▶ Source data:
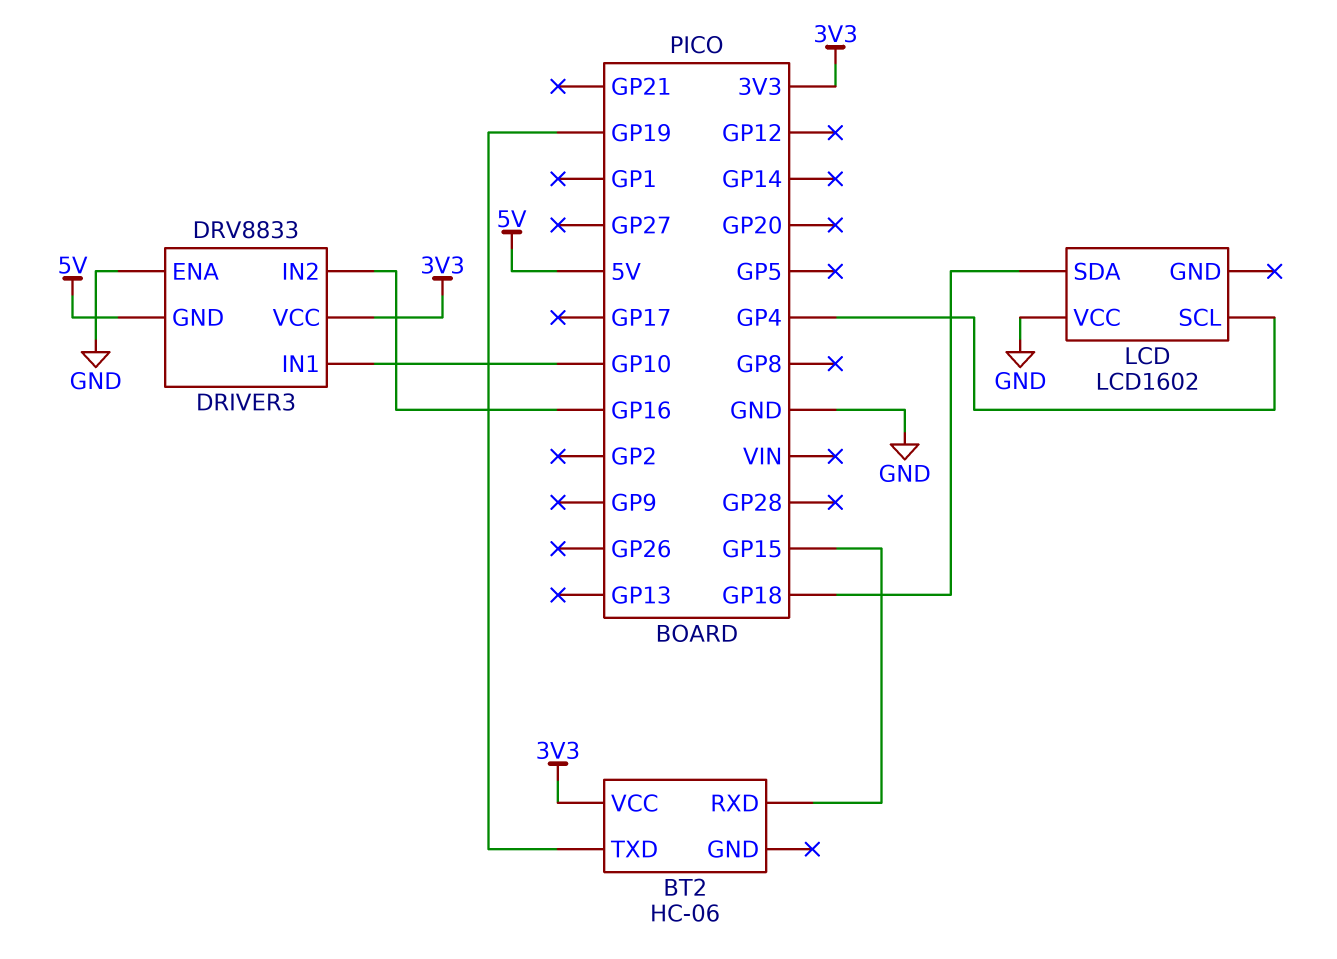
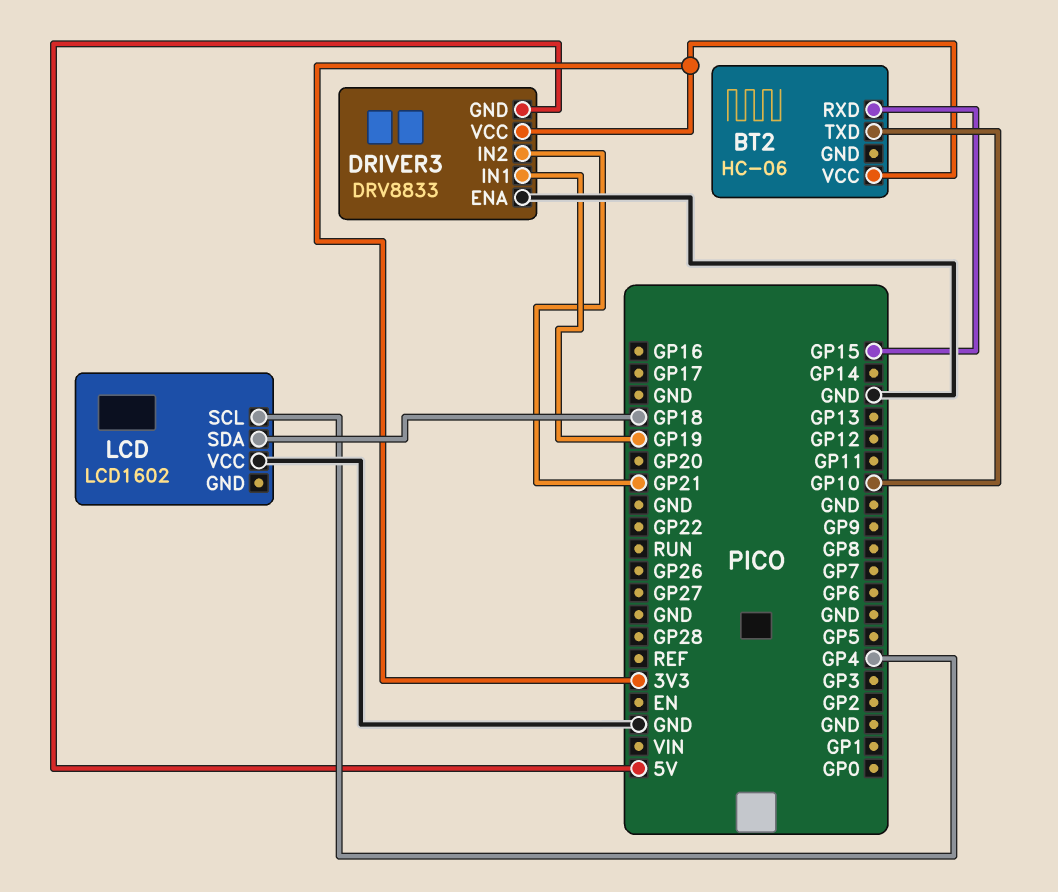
BT2 pin TXD: GP19 -> GP10
DRIVER3 pin IN1: GP10 -> GP19
DRIVER3 pin IN2: GP16 -> GP21

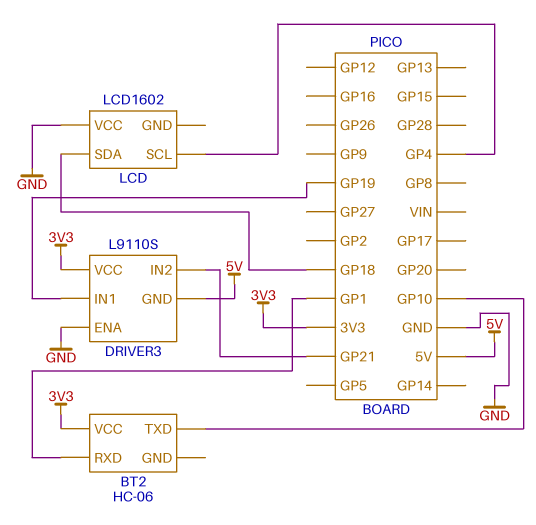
BT2 pin RXD: GP15 -> GP1
DRIVER3: DRV8833 -> L9110S

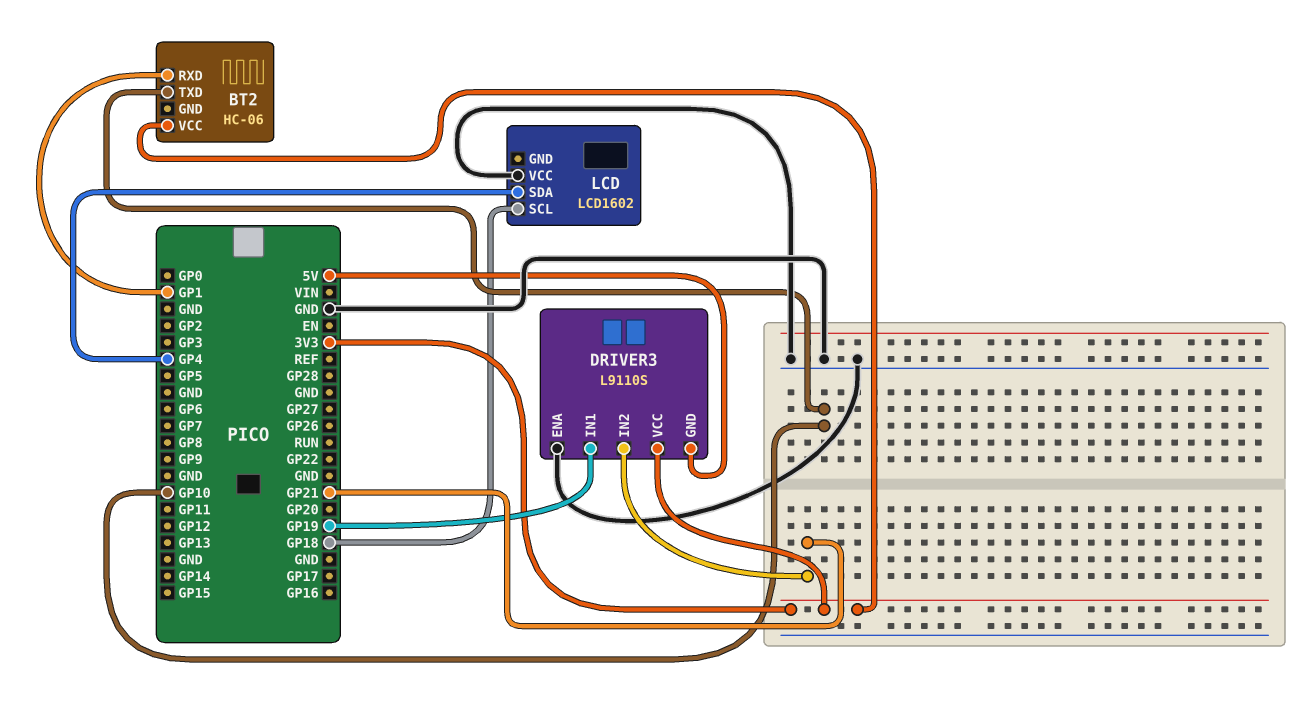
LCD pin SCL: GP4 -> GP18
LCD pin SDA: GP18 -> GP4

▶ Task statement: All lines from the one containing "DRIVER3 pin IN2: GP16 -> GP21" through the end of the entries above must be given again exactly, with every picture omitted.

▶ Exercise answer:
DRIVER3 pin IN2: GP16 -> GP21

BT2 pin RXD: GP15 -> GP1
DRIVER3: DRV8833 -> L9110S

LCD pin SCL: GP4 -> GP18
LCD pin SDA: GP18 -> GP4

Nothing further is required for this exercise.